** Instructions to follow **
Using the data below, set down every line from the one containing "yellow square: (92, 64)" through the one containing "pink cross: (286, 346) -> (306, 369), moved", inclusive and unchanged. Pictures are to be skipped.

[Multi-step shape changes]
┄┄┄┄┄┄┄┄┄┄┄┄┄┄┄┄┄┄┄┄

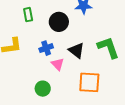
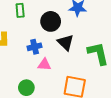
black triangle: (76, 50) -> (66, 42), moved
pink triangle: (58, 64) -> (44, 64), turned -48

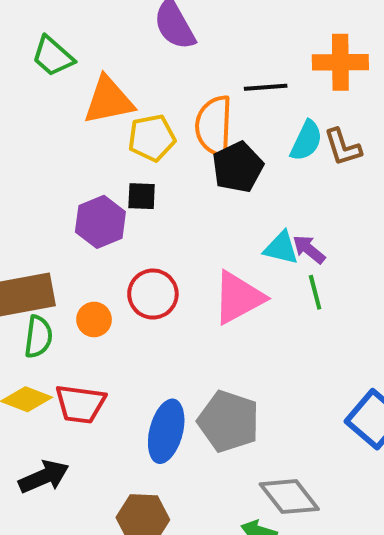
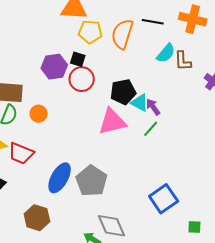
black pentagon: (238, 167) -> (123, 92), moved
green line: (315, 292) -> (151, 129), turned 42
red circle: (153, 294) -> (82, 79), moved

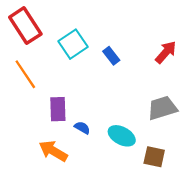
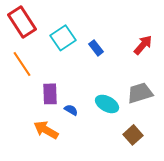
cyan ellipse: (122, 136) -> (107, 104), moved
brown square: (154, 157) -> (133, 135), turned 36

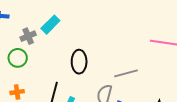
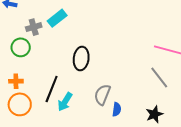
gray line: (126, 73) -> (159, 77), moved, turned 60

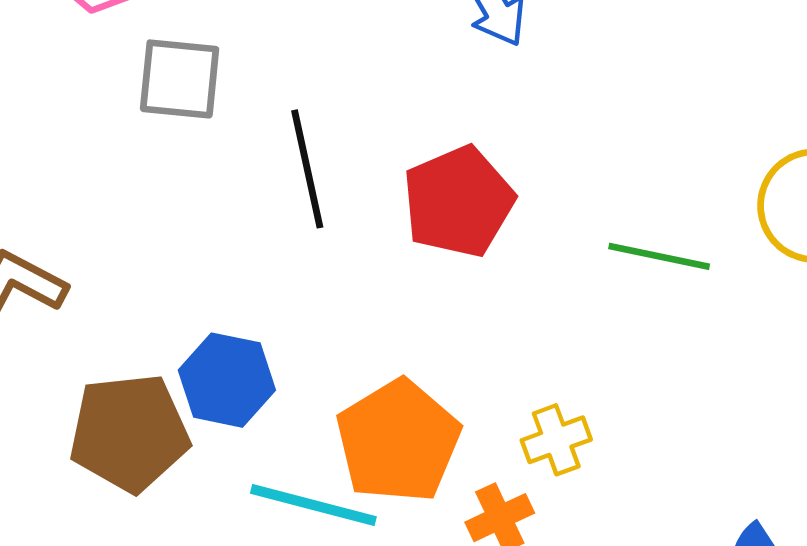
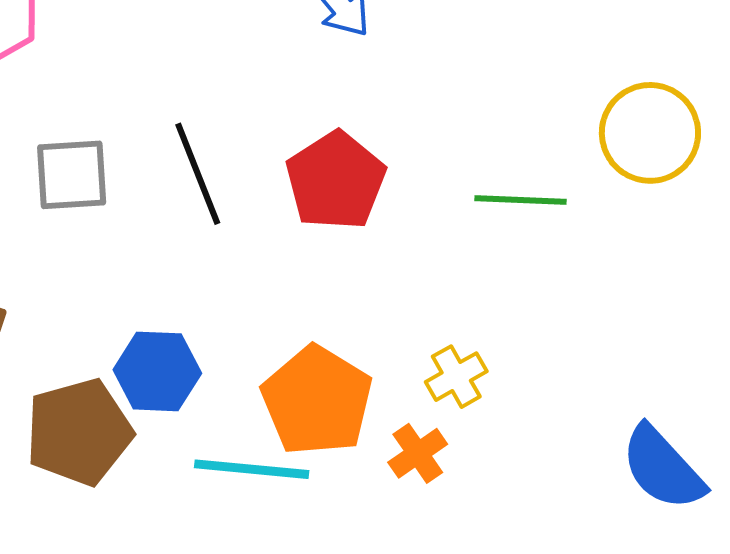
gray square: (180, 79) -> (72, 175), moved

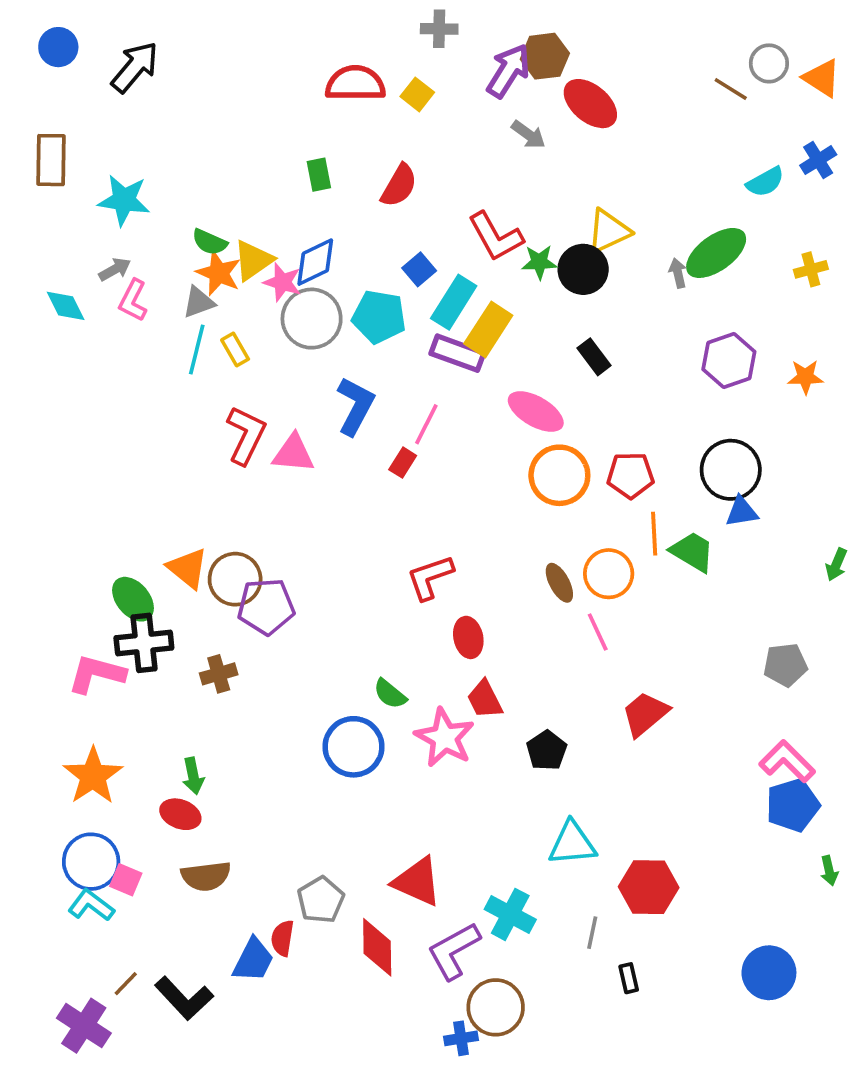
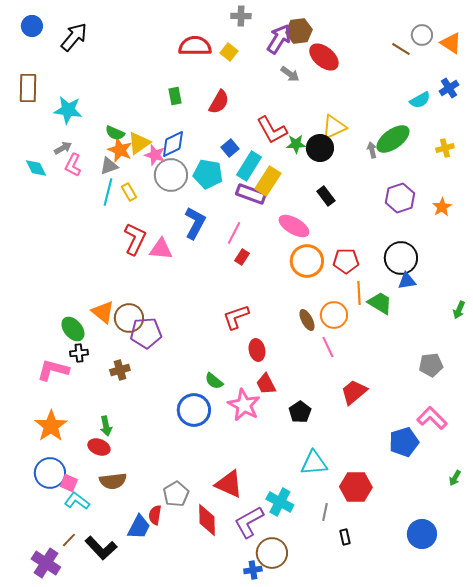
orange star: (805, 377) -> (442, 207), turned -30
red rectangle: (403, 463) -> (242, 257), moved
black cross: (144, 643) -> (79, 353), size x0.6
blue pentagon: (793, 805) -> (404, 442), moved
green arrow: (829, 871) -> (455, 478), turned 42
cyan L-shape: (91, 905) -> (77, 501), moved

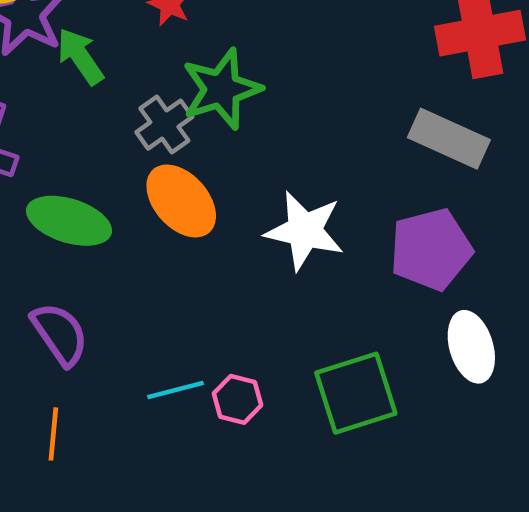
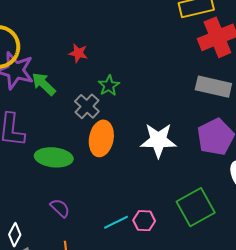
green star: (222, 89) -> (109, 86), size x0.6
orange ellipse: (181, 201) -> (101, 138), turned 64
purple semicircle: (60, 334) -> (60, 208), size x0.7

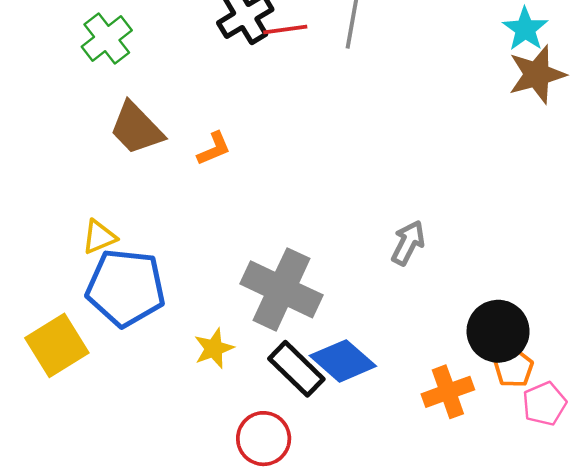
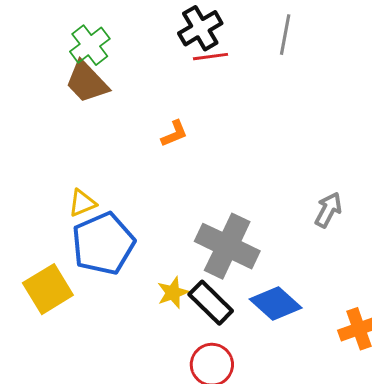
red line: (285, 29) -> (211, 57), moved
brown trapezoid: (136, 128) -> (87, 82), moved
blue pentagon: (126, 288) -> (103, 244), turned -30
black rectangle: (296, 369) -> (211, 303), moved

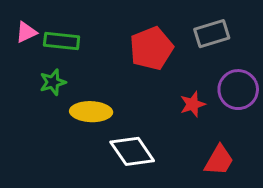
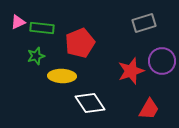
red pentagon: (151, 48) -> (80, 43), moved
red star: (193, 104) -> (131, 71), size x1.5

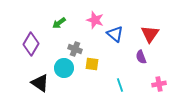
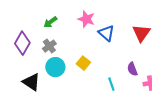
gray cross: (75, 49) -> (49, 46), moved, turned 32
purple semicircle: (141, 57) -> (132, 69), moved
yellow square: (92, 64) -> (83, 63), turned 32

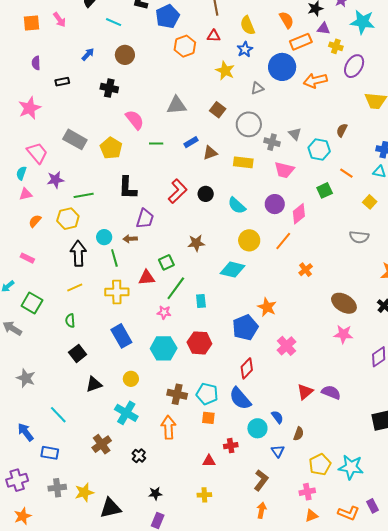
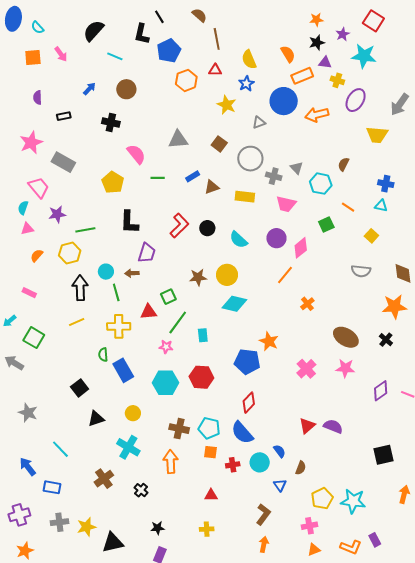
gray rectangle: (75, 139) -> (63, 162), moved
yellow circle: (249, 240) -> (227, 275), moved
green semicircle: (70, 321) -> (103, 355), moved
blue pentagon: (245, 327) -> (247, 362), turned 30
pink cross: (286, 346) -> (306, 369), moved
red cross: (231, 446) -> (233, 465), moved

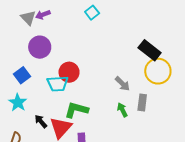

┄┄┄┄┄┄┄┄┄┄┄┄┄┄┄┄┄┄┄┄

** Task solution **
yellow square: (92, 64) -> (83, 63), turned 32

gray rectangle: (75, 139) -> (63, 162), moved
yellow circle: (249, 240) -> (227, 275), moved
green semicircle: (70, 321) -> (103, 355), moved
blue pentagon: (245, 327) -> (247, 362), turned 30
pink cross: (286, 346) -> (306, 369), moved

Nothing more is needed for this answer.